§ **Written task**: Can you render every line of the listing below as a numbered list, leaving out blank lines and the pictures?

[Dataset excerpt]
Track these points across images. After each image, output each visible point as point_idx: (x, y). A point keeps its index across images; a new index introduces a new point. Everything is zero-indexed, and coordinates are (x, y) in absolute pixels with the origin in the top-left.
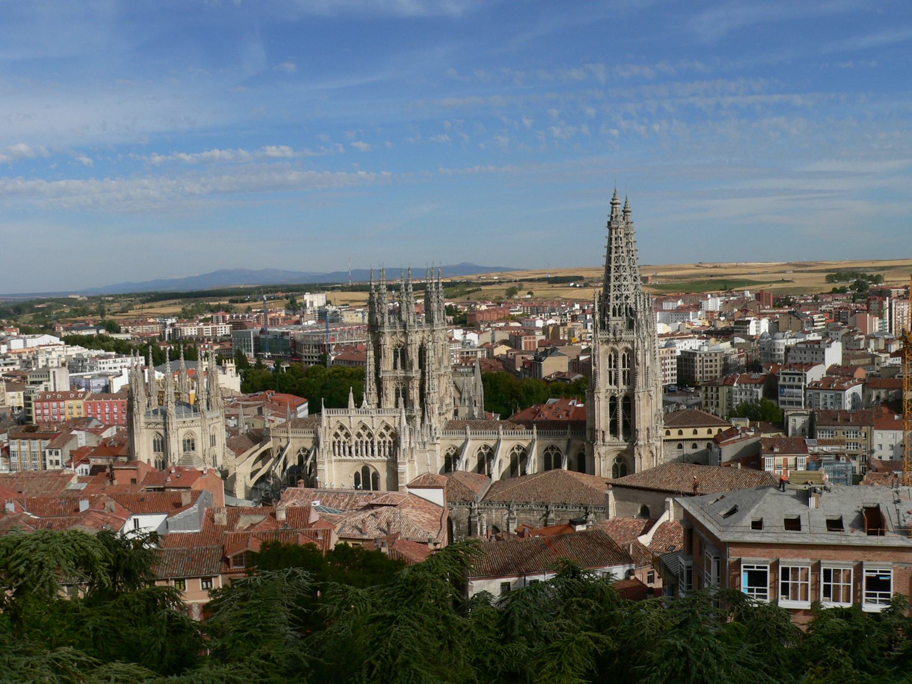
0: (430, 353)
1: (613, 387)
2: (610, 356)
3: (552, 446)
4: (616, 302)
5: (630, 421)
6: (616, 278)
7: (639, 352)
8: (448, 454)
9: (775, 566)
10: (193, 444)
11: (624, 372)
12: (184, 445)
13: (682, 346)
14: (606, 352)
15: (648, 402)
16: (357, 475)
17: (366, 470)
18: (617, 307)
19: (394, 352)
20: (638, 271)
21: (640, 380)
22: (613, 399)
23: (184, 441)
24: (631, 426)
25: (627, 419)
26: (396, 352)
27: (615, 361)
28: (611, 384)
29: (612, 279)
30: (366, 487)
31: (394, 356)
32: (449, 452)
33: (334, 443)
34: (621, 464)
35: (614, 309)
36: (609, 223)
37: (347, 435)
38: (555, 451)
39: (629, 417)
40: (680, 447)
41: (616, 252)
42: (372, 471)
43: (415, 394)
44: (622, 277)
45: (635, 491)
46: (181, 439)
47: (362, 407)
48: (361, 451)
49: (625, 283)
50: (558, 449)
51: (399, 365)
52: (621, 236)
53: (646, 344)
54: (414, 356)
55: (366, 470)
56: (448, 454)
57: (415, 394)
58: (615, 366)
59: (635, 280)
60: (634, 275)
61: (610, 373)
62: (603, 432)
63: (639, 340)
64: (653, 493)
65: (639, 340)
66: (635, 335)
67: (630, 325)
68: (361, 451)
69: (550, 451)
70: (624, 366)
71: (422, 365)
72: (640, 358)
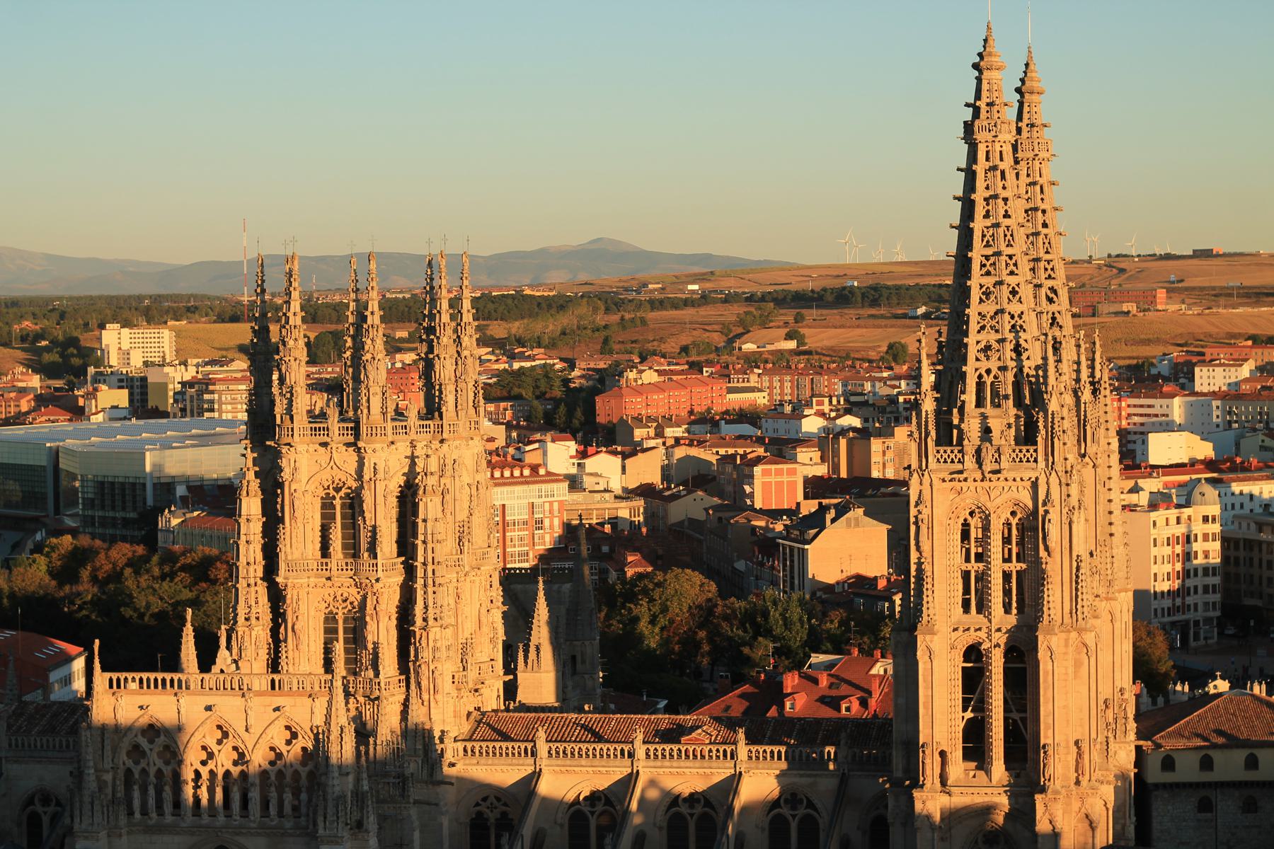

§ **Completed exercise**:
1. Track these points across images. After each image, output each visible point as point_idx: (x, y). A point keeps its index across images; a new index introduces a new point. Everything is zero-indexed, and coordinates are (x, y) in absolute pixels with the origin in the top-left.
2. 0: (430, 353)
3. 1: (613, 387)
4. 2: (610, 356)
5. 3: (552, 446)
6. 4: (616, 302)
7. 5: (630, 421)
8. 6: (616, 278)
9. 7: (639, 352)
10. 8: (448, 454)
11. 9: (775, 566)
12. 10: (193, 444)
13. 11: (624, 372)
14. 12: (184, 445)
15. 13: (682, 346)
16. 14: (606, 352)
17. 15: (648, 402)
18. 16: (357, 475)
19. 17: (366, 470)
20. 18: (617, 307)
21. 19: (394, 352)
22. 20: (638, 271)
23. 21: (640, 380)
24. 22: (613, 399)
25. 23: (184, 441)
26. 24: (631, 426)
27. 25: (627, 419)
28. 26: (396, 352)
29. 27: (615, 361)
30. 28: (611, 384)
31. 29: (612, 279)
32. 30: (366, 487)
33. 31: (394, 356)
34. 32: (449, 452)
35. 33: (334, 443)
36. 34: (621, 464)
37. 35: (614, 309)
38. 36: (609, 223)
39. 37: (347, 435)
40. 38: (555, 451)
41. 39: (629, 417)
42. 40: (680, 447)
43. 41: (616, 252)
44. 42: (372, 471)
45. 43: (415, 394)
46. 44: (622, 277)
47. 45: (635, 491)
48. 46: (181, 439)
49. 47: (362, 407)
50. 48: (361, 451)
51. 49: (625, 283)
52. 50: (558, 449)
53. 51: (399, 365)
54. 52: (621, 236)
55. 53: (646, 344)
56. 54: (414, 356)
57. 55: (366, 470)
58. 56: (448, 454)
59. 57: (415, 394)
60. 58: (615, 366)
61. 59: (635, 280)
62. 60: (634, 275)
63. 61: (610, 373)
64. 62: (603, 432)
65. 63: (639, 340)
66. 64: (653, 493)
67. 65: (639, 340)
68. 66: (635, 335)
69. 67: (630, 325)
70. 68: (361, 451)
71. 69: (550, 451)
72. 70: (624, 366)
73. 71: (422, 365)
74. 72: (640, 358)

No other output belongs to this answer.